● **EXERCISE**
Rewrite the text lines from the items below as a numbered list, skipping blank lines. Omit the pictures from your answer.

[A run of items]
____

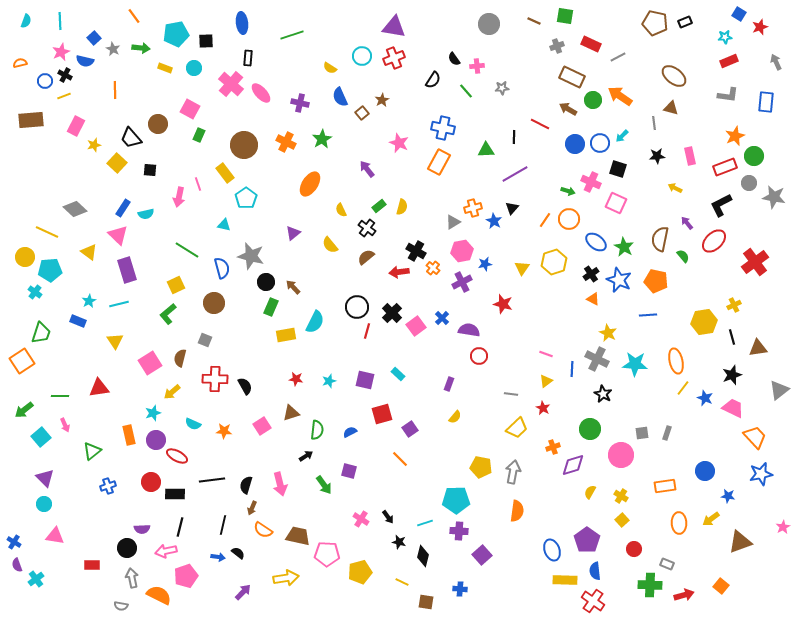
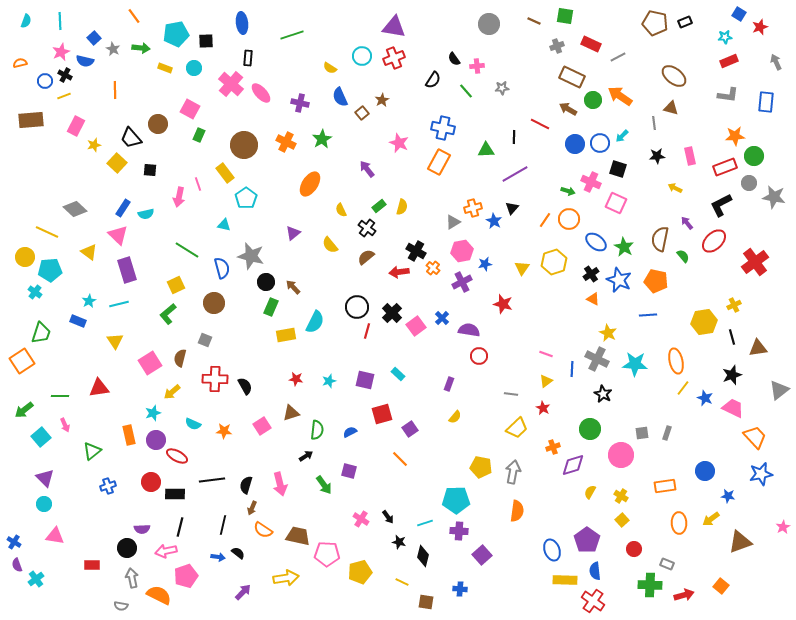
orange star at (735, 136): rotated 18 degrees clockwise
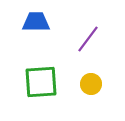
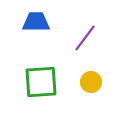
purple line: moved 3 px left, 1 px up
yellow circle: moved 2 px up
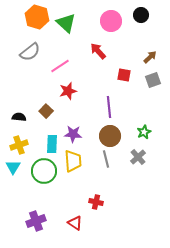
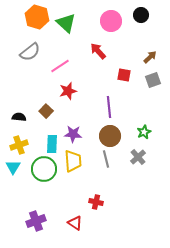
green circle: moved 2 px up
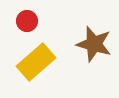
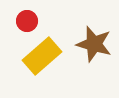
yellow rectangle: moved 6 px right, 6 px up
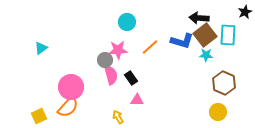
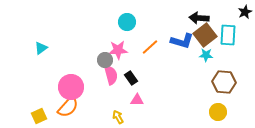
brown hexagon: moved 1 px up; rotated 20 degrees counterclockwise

____

● **THE REPLY**
1. orange star at (735, 136): rotated 18 degrees clockwise
2. purple line: moved 3 px left, 1 px up
3. yellow circle: moved 2 px up
4. green circle: moved 2 px up
5. yellow rectangle: moved 6 px right, 6 px up
6. brown hexagon: moved 1 px up; rotated 20 degrees counterclockwise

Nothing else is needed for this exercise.